The problem: Everything from the line containing "SW3: switch (N004, N005) -> none" through the final line of the material is to be restated word for word, and only that.
━━━
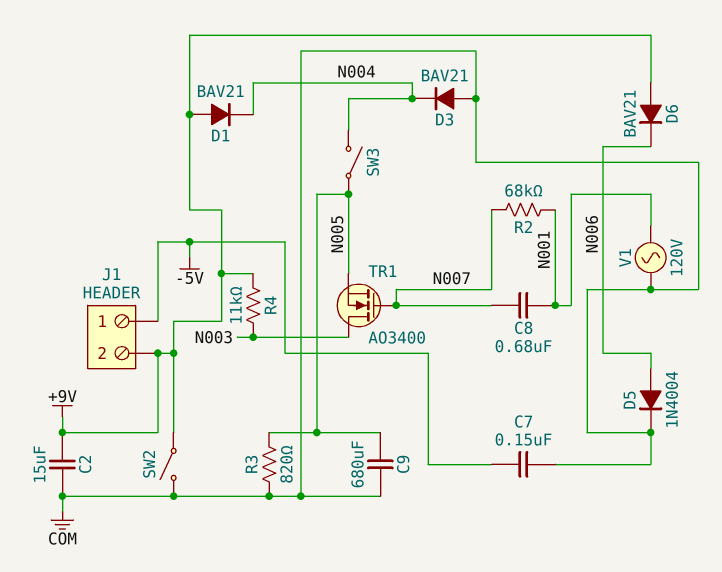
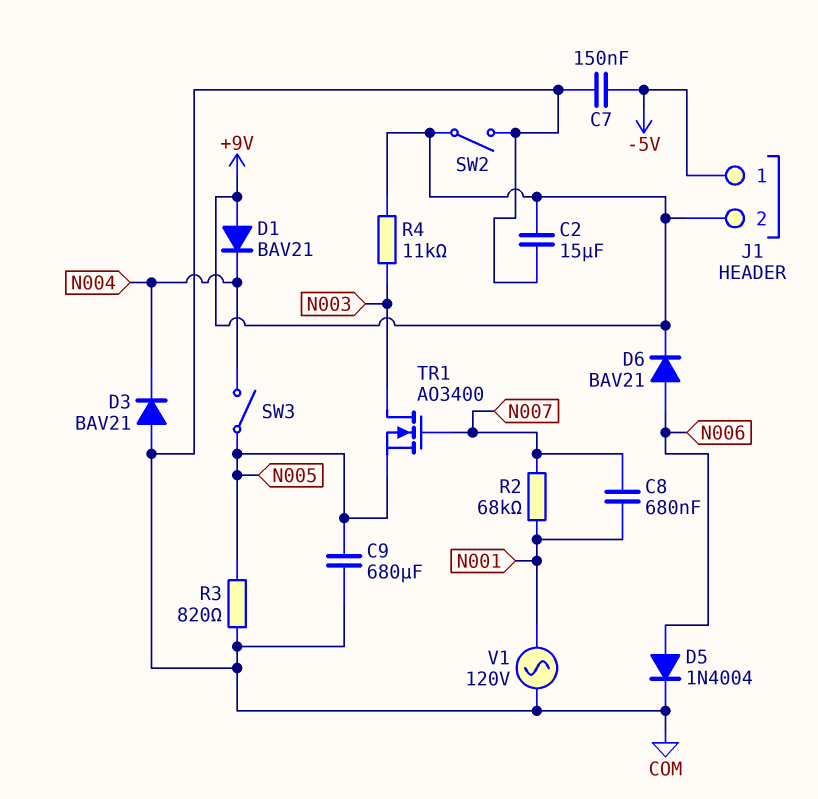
D6: diode BAV21 (A +9V, K N006) -> diode BAV21 (A N006, K +9V)

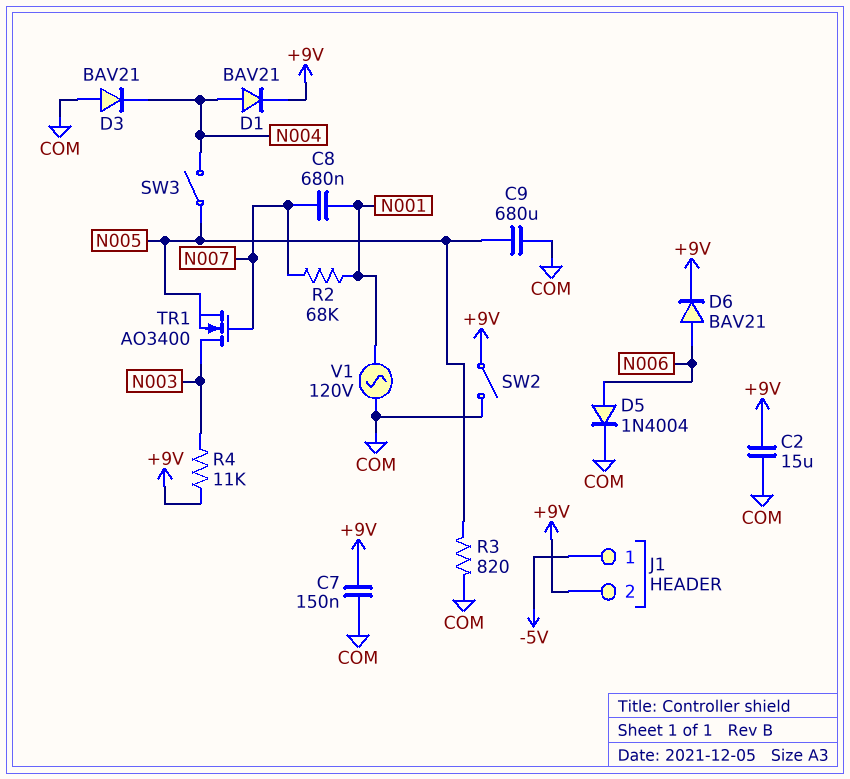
C7: 150nF (-5V, COM) -> 150nF (+9V, COM)
D1: diode BAV21 (A +9V, K N004) -> diode BAV21 (A N004, K +9V)

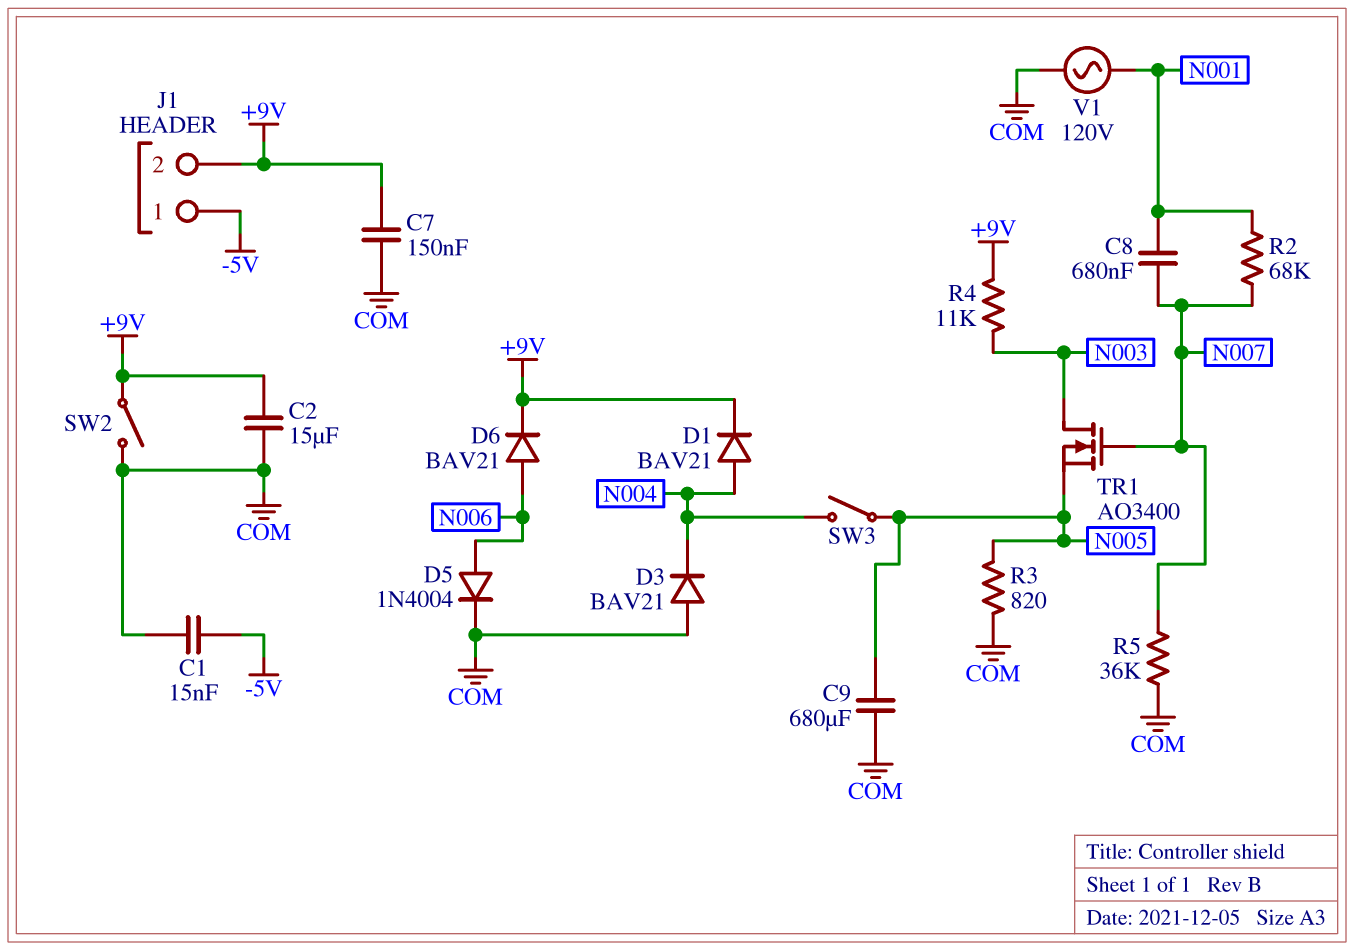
C1: none -> 15nF (-5V, COM)
R5: none -> 36k (COM, N007)

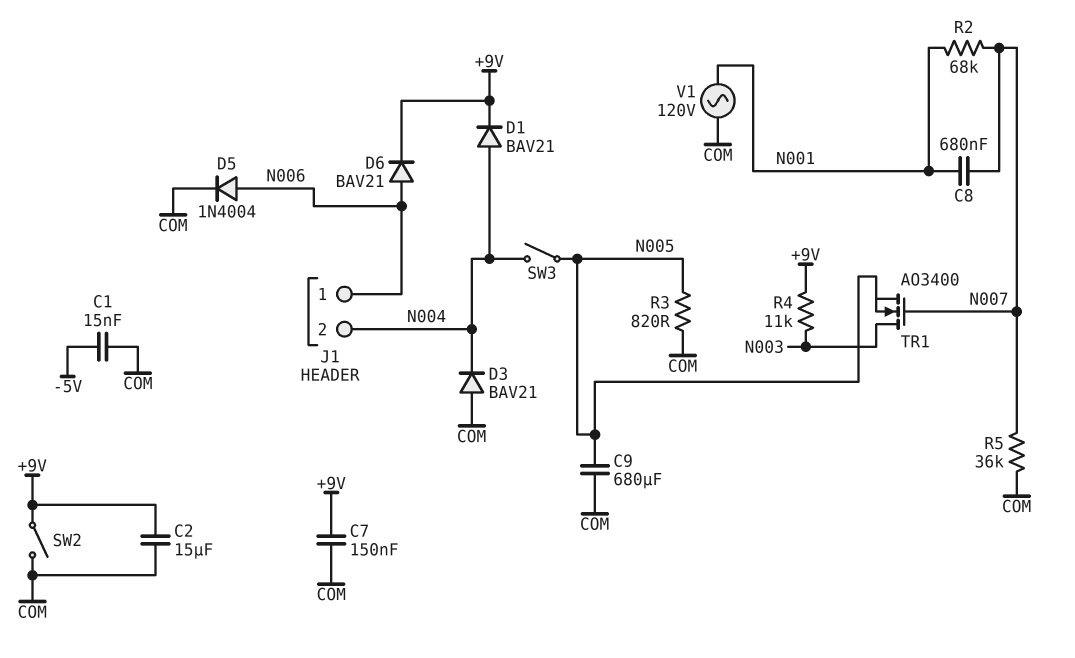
J1 pin 1: -5V -> N006
J1 pin 2: +9V -> N004

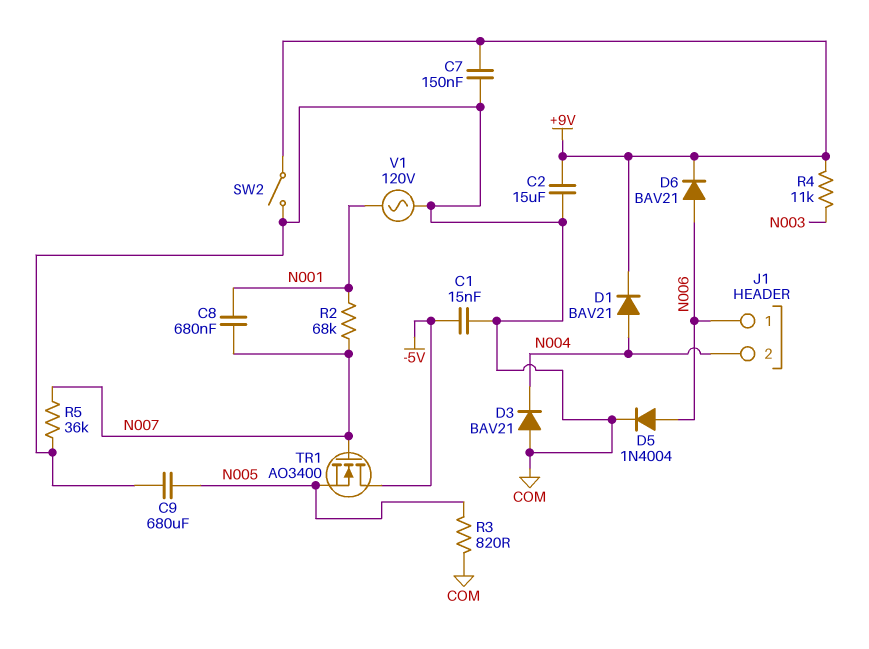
SW3: switch (N004, N005) -> none
TR1: NMOS AO3400 (G N007, D N003, S N005) -> NMOS AO3400 (G N007, D -5V, S N005)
━━━
Written solution:
SW3: switch (N004, N005) -> none
TR1: NMOS AO3400 (G N007, D N003, S N005) -> NMOS AO3400 (G N007, D -5V, S N005)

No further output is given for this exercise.